+++ MATERIALS PROVIDED +++

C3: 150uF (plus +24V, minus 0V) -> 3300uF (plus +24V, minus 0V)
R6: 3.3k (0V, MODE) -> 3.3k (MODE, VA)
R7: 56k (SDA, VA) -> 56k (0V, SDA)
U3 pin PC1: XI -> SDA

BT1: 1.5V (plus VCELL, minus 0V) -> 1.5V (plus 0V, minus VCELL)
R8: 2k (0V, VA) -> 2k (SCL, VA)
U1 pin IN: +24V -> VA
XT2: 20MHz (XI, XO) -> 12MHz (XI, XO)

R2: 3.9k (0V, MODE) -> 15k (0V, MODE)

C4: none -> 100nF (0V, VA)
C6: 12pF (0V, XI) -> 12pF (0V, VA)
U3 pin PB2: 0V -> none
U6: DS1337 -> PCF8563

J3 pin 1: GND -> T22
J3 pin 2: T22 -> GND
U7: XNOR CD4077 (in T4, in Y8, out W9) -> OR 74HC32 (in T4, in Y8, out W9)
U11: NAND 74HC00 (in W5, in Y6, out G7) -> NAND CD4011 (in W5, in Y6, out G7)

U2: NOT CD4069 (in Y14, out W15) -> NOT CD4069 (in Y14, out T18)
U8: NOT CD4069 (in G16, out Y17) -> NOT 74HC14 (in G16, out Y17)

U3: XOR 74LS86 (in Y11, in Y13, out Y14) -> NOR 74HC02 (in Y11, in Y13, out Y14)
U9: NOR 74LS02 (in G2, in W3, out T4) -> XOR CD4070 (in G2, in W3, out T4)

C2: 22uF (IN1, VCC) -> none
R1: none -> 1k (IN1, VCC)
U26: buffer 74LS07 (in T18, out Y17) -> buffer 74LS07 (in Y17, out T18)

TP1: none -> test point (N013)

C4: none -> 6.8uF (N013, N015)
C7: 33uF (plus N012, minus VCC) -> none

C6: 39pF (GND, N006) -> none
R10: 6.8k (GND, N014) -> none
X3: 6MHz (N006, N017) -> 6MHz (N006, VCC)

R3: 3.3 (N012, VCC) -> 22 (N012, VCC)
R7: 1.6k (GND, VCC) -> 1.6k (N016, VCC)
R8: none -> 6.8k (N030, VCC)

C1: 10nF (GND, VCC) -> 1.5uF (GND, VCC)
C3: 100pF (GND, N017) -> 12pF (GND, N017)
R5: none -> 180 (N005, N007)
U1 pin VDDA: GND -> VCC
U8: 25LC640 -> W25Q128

+++

AIM OF THE EXERCISE: Search the records for the word "minus", then list every line that has it.

FINAL ANSWER:
C3: 150uF (plus +24V, minus 0V) -> 3300uF (plus +24V, minus 0V)
BT1: 1.5V (plus VCELL, minus 0V) -> 1.5V (plus 0V, minus VCELL)
C7: 33uF (plus N012, minus VCC) -> none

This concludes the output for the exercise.